#### [WHAT IS NEEDED]
Only a slice of the listing below is wanted. Retype the lines from the one containing "C208: 10nF (ISO_E, VREF) -> none" through the one containing "U202: PC817 -> EL817", exactly, both ends included.

#### [AVAILABLE RECORDS]
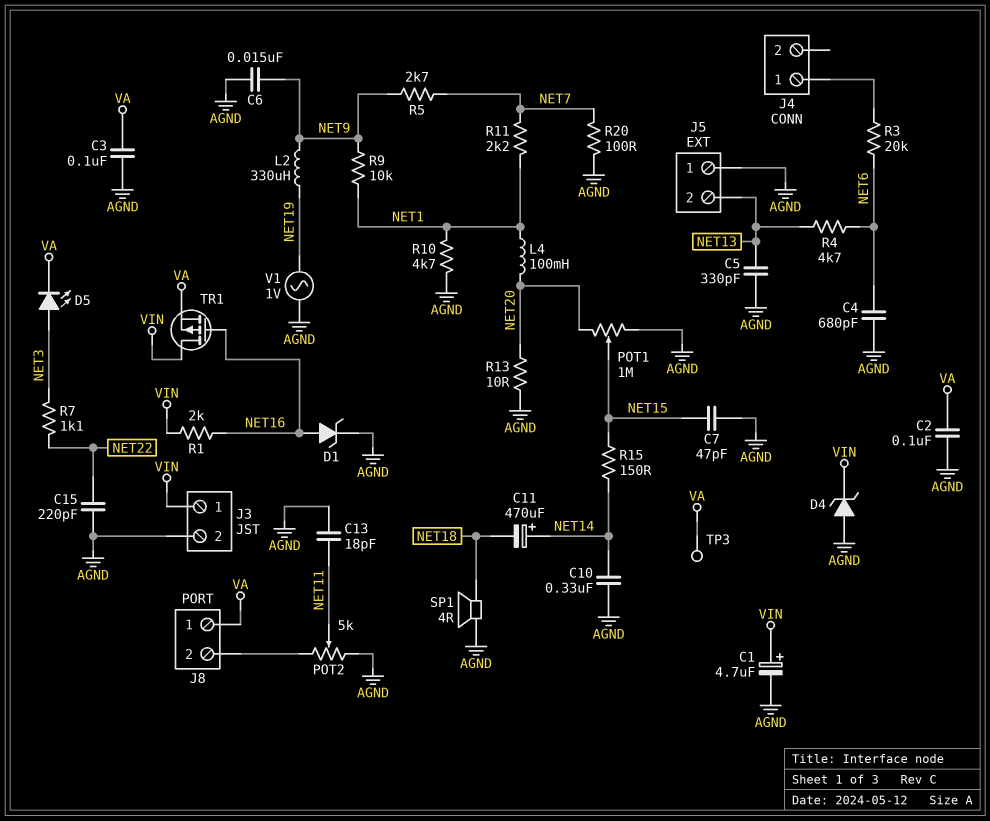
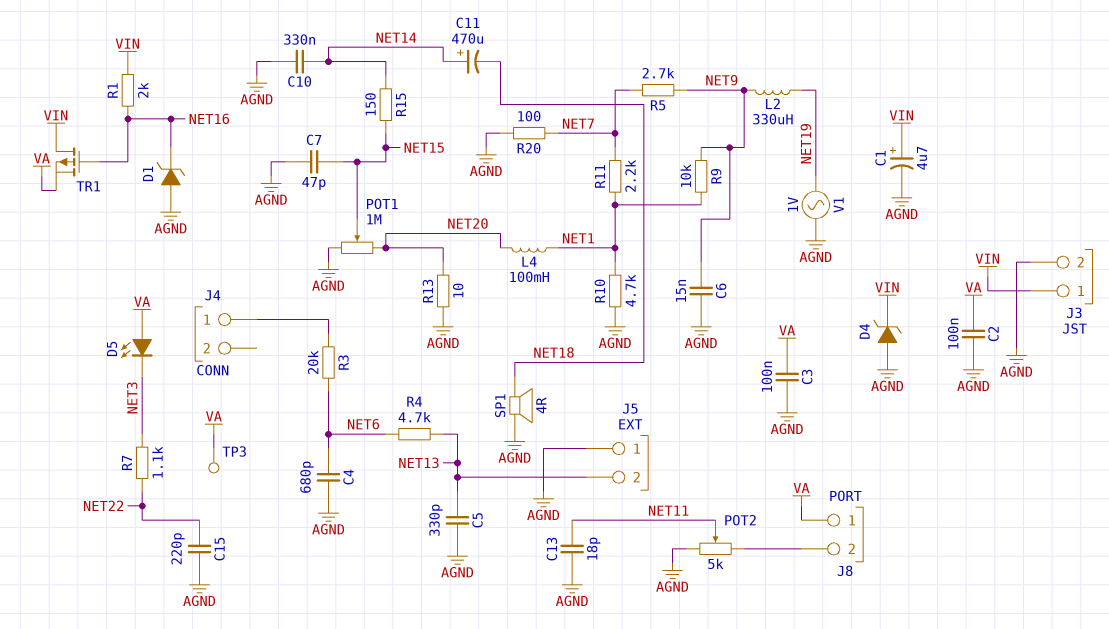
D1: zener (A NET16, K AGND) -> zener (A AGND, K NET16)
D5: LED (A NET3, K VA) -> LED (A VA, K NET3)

==

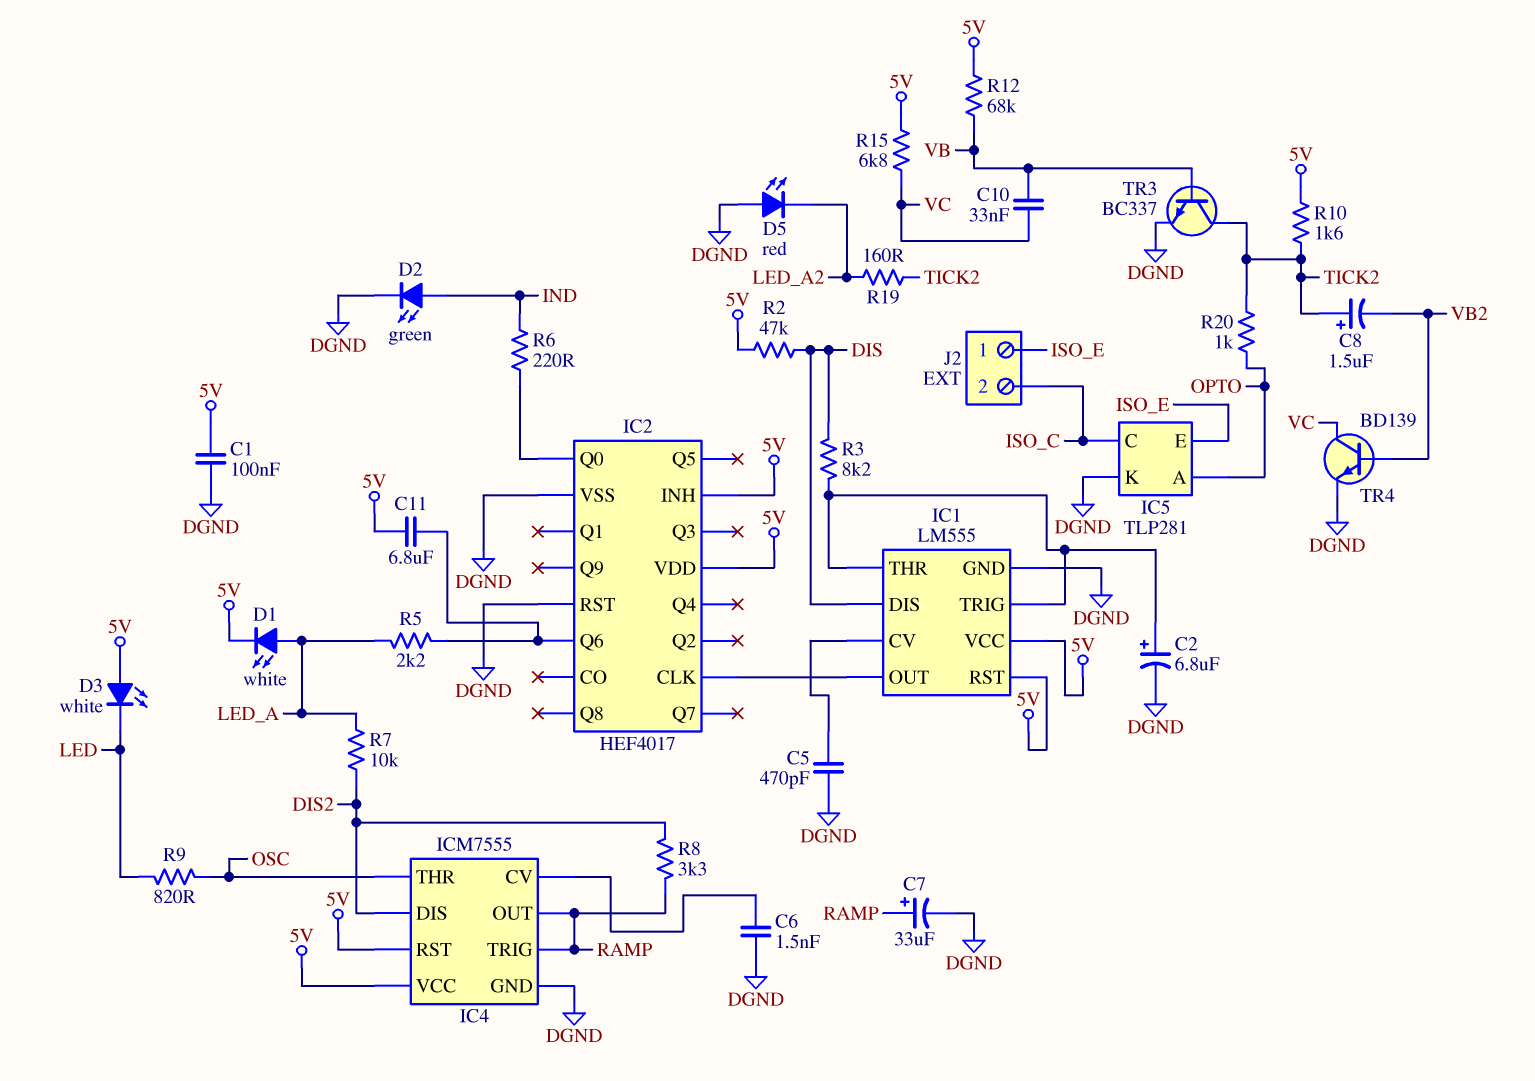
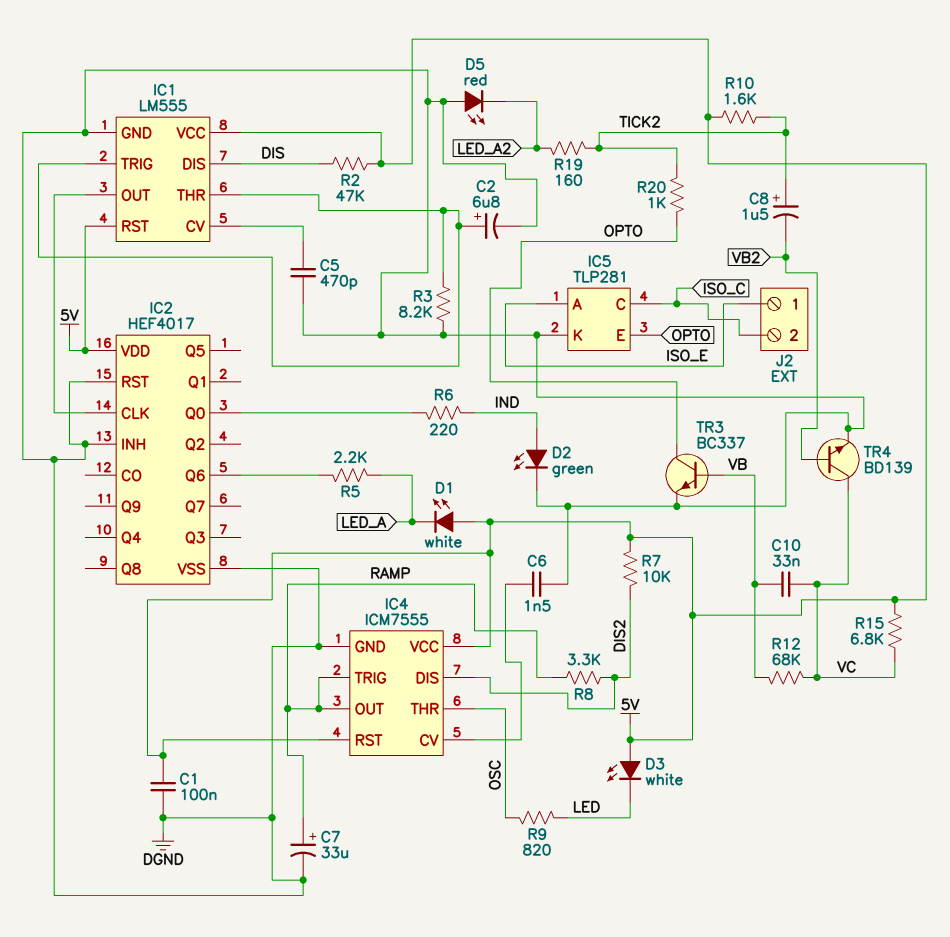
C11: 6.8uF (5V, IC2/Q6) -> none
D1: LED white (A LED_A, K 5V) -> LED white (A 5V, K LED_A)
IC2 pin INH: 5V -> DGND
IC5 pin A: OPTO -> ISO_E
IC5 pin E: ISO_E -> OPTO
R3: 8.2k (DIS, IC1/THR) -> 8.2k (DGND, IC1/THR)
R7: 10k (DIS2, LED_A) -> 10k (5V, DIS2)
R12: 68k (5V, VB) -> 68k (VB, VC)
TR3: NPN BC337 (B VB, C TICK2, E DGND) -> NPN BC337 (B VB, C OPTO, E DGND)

---

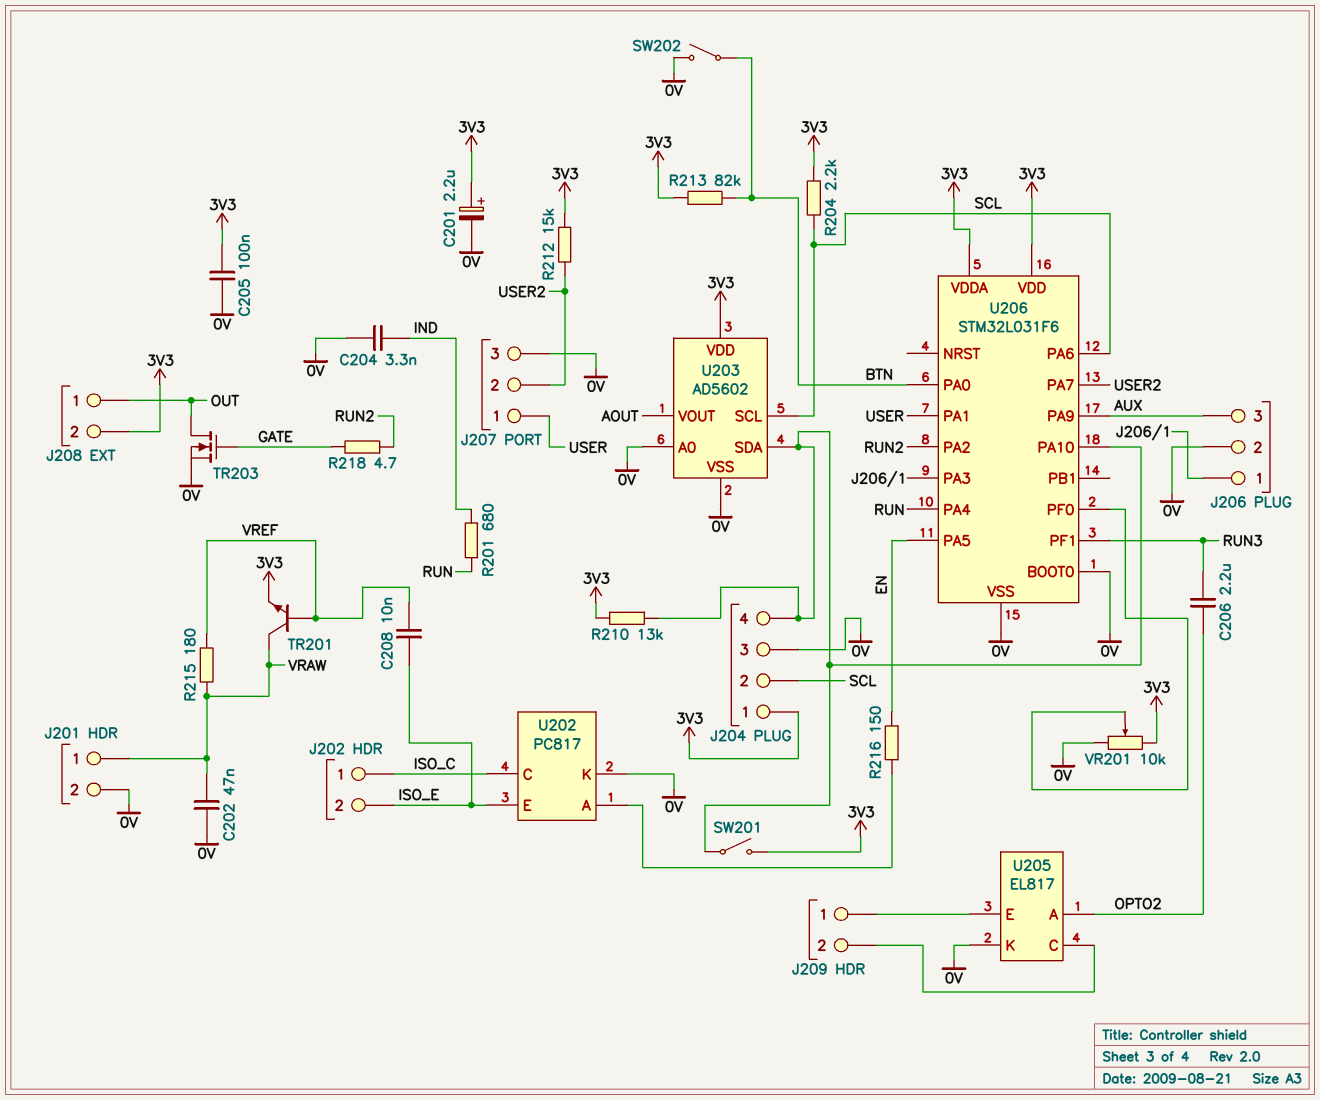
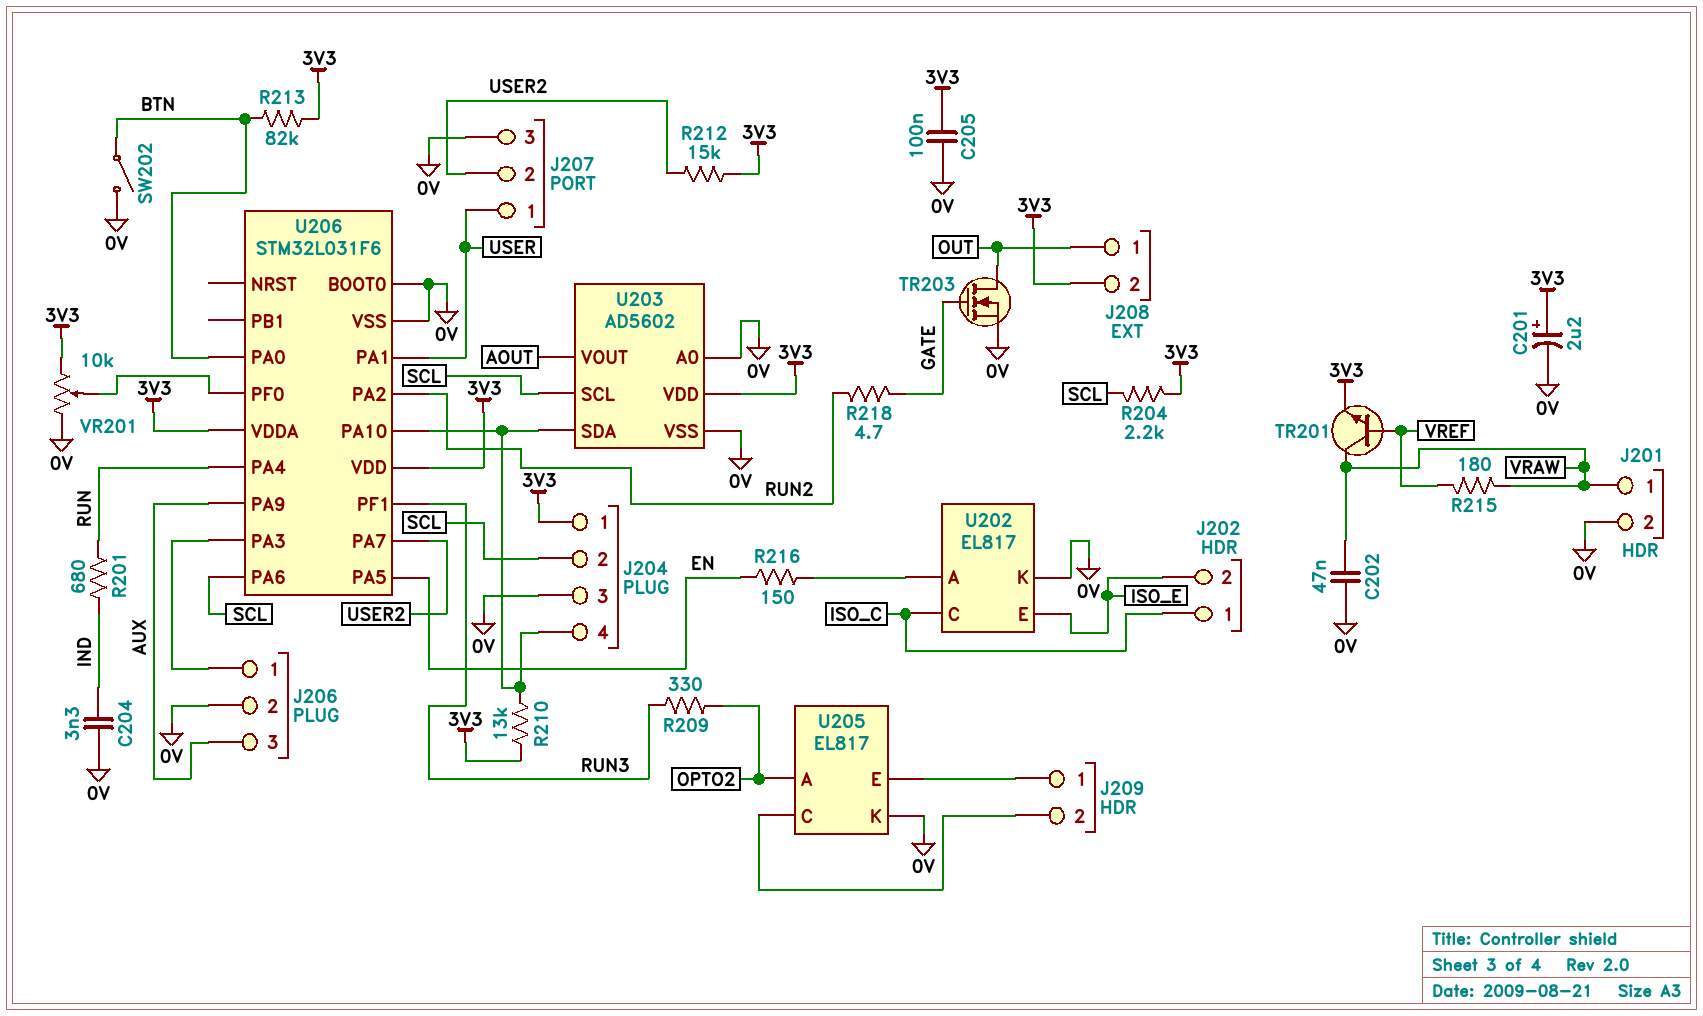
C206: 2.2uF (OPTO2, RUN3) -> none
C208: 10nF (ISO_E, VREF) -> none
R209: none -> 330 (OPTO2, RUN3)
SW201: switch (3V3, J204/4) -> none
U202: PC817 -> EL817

#### [YOUR RESPONSE]
C208: 10nF (ISO_E, VREF) -> none
R209: none -> 330 (OPTO2, RUN3)
SW201: switch (3V3, J204/4) -> none
U202: PC817 -> EL817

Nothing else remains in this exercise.